[EXERCISE DETAILS] The expected output is each line in the data below that includes the string "VRAW".

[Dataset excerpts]
[Start of section]

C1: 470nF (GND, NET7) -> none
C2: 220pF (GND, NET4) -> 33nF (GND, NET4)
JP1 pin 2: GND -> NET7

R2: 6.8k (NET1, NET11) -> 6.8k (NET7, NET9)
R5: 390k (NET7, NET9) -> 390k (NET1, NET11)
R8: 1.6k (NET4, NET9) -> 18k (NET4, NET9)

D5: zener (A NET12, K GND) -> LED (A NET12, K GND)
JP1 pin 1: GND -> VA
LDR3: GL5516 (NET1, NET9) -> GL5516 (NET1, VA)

[End of section]
[Start of section]

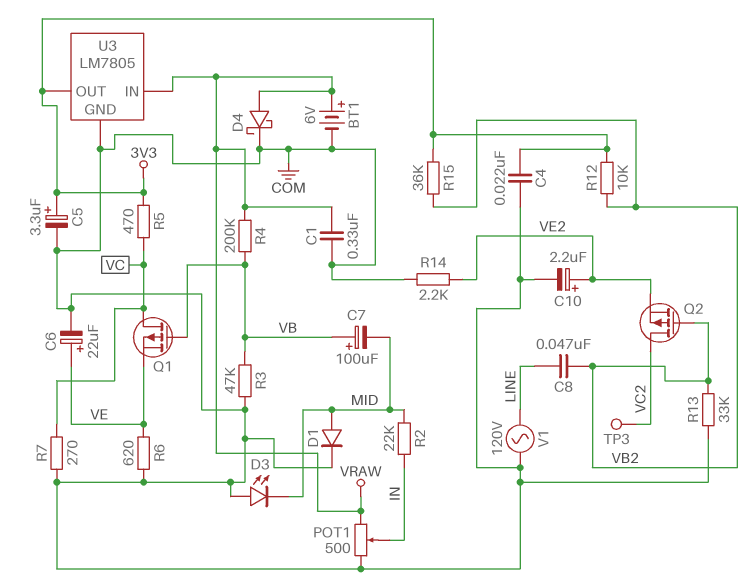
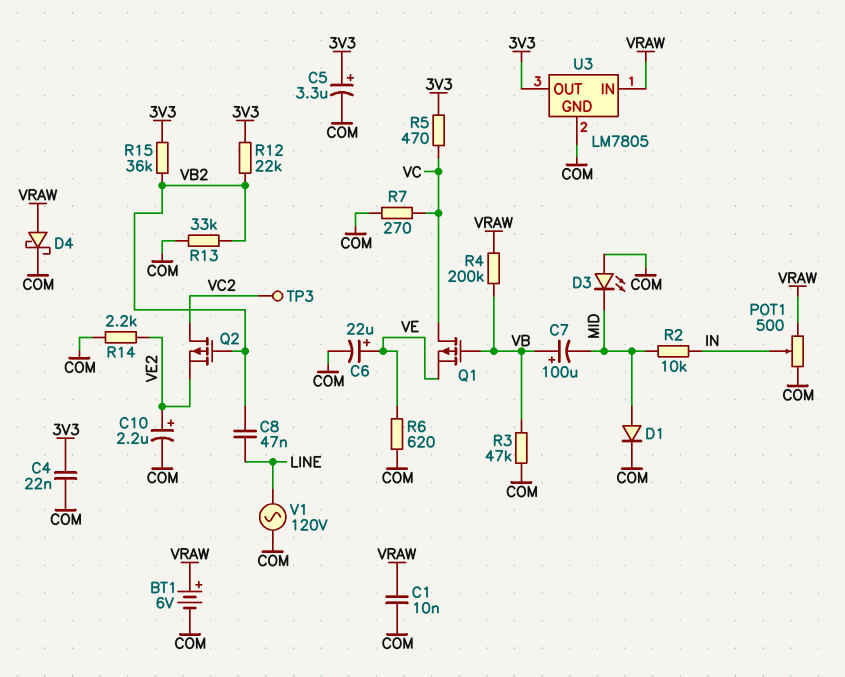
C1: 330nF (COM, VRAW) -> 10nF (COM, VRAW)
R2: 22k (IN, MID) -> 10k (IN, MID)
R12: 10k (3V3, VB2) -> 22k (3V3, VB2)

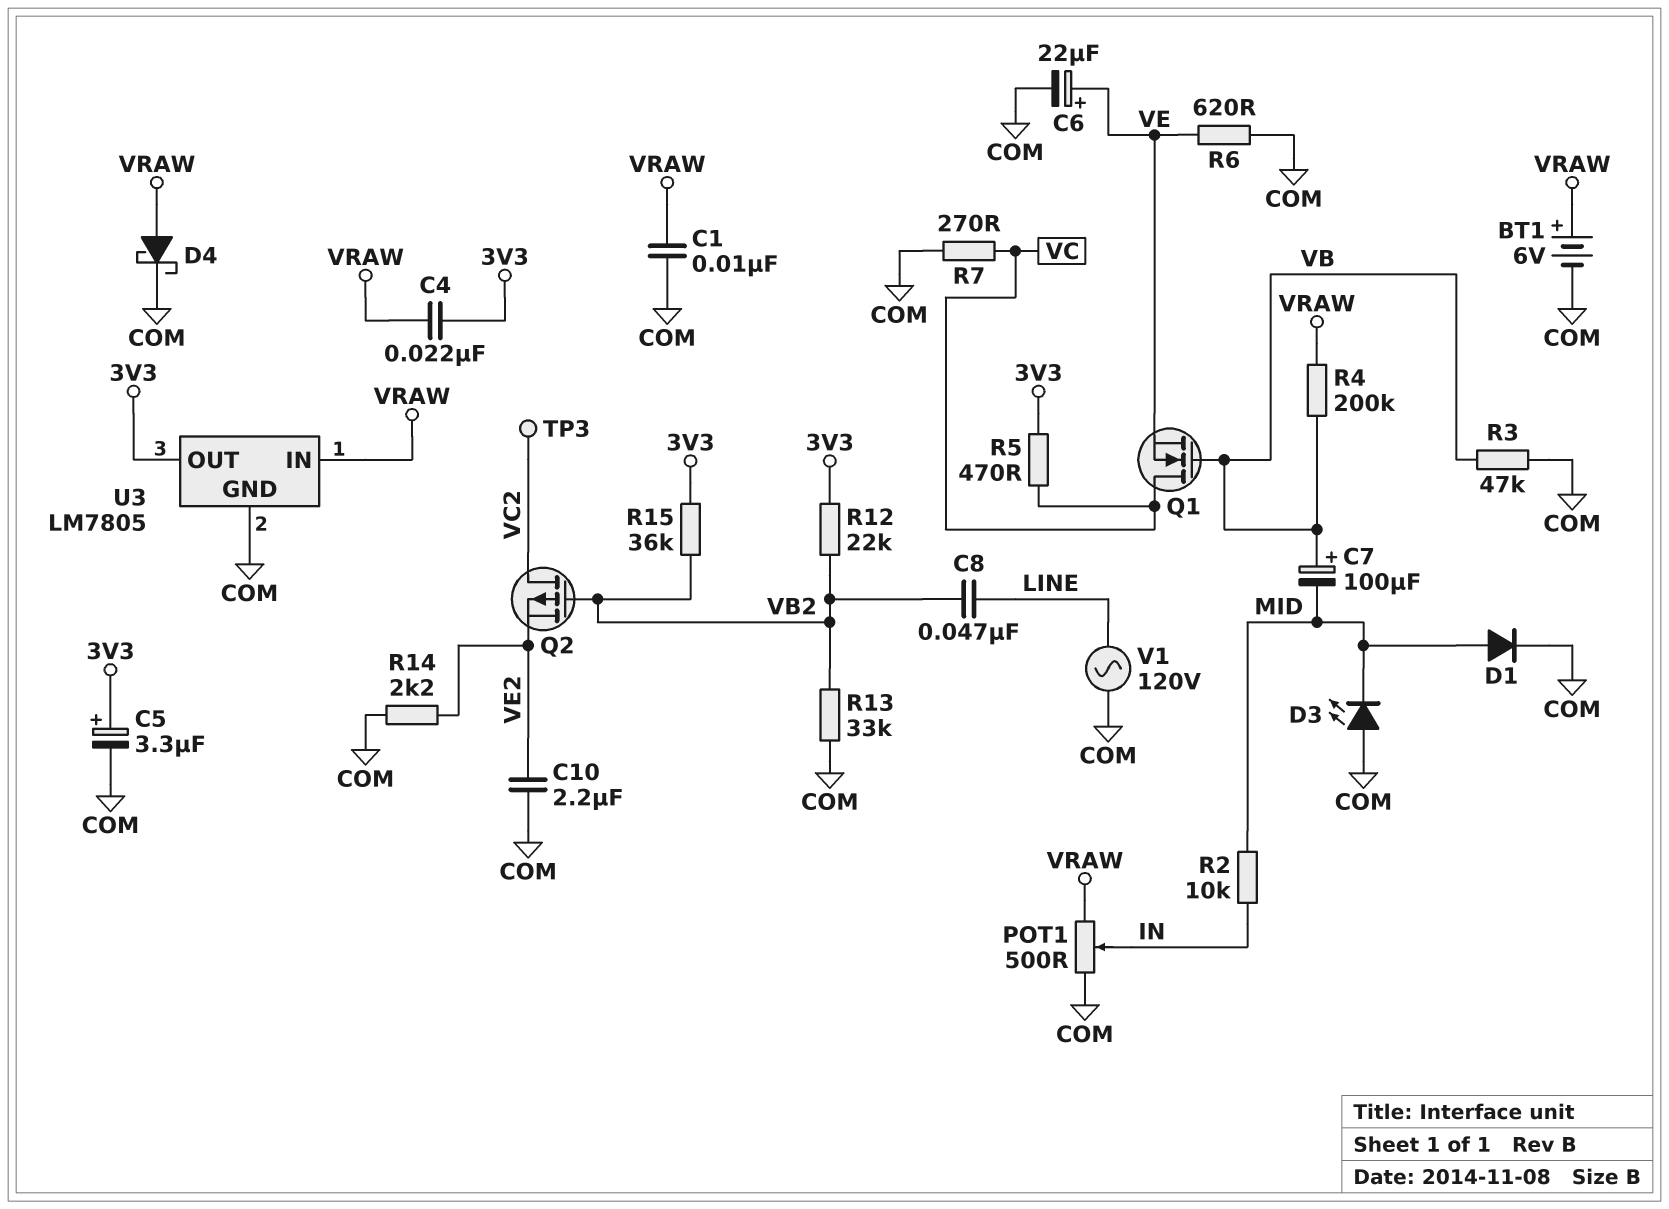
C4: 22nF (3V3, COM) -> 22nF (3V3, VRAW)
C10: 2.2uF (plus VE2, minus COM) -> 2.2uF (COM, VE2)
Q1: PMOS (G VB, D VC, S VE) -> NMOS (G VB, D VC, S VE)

[End of section]

[ANSWER FOR THE TASK]
C1: 330nF (COM, VRAW) -> 10nF (COM, VRAW)
C4: 22nF (3V3, COM) -> 22nF (3V3, VRAW)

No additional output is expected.